• _The problem_
Check every line below for the word "degrees" and show those that hold it.

• _Recorded information_
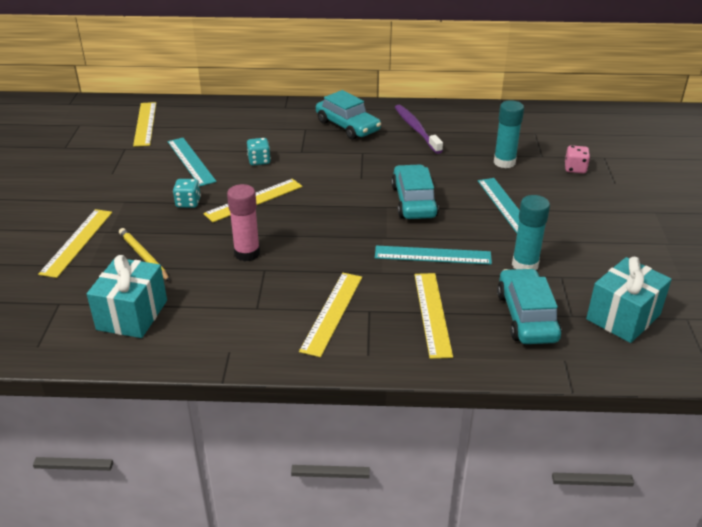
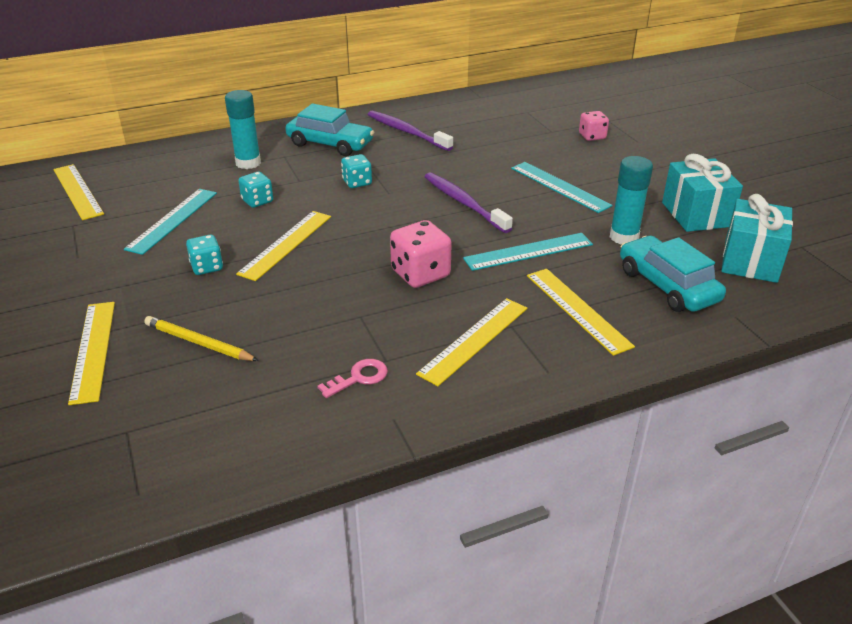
camera: 25 degrees left, 0 degrees up
(132, 315) = (238, 415): turquoise gift -> turquoise gift (696, 214)
(191, 161) = (172, 220): turquoise ruler -> turquoise ruler turned 75 degrees clockwise
(228, 314) = (359, 378): none -> pink key
(247, 253) = (325, 304): pink glue stick -> none
(332, 313) = (474, 340): yellow ruler -> yellow ruler turned 45 degrees clockwise
(333, 250) = (420, 274): none -> pink dice
(343, 163) = (357, 182): none -> turquoise dice
(414, 201) = (464, 203): turquoise car -> purple toothbrush
(504, 162) = (521, 145): turquoise glue stick -> turquoise glue stick (248, 163)

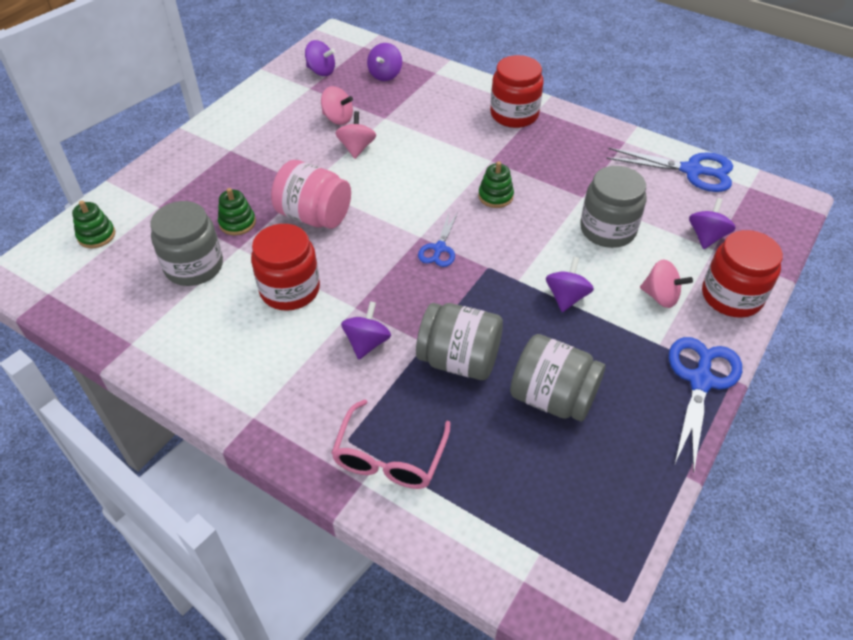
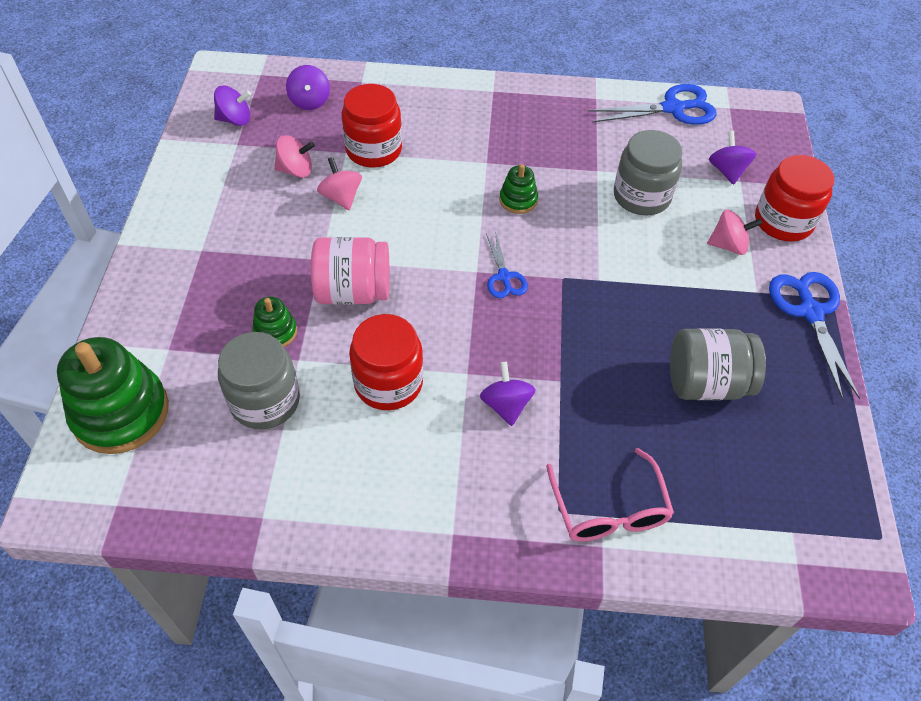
camera: 30 degrees left, 5 degrees up
(96, 235) = (121, 413): green stacking toy -> green stacking toy, size x2.06
(459, 360) = (602, 384): grey jar -> none
(514, 114) = (474, 104): red jar -> red jar (374, 150)
(566, 297) = (652, 279): purple spinning top -> none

• _Solved exercise_
camera: 25 degrees left, 0 degrees up
(191, 161) = (172, 220): turquoise ruler -> turquoise ruler turned 75 degrees clockwise
(332, 313) = (474, 340): yellow ruler -> yellow ruler turned 45 degrees clockwise
camera: 30 degrees left, 5 degrees up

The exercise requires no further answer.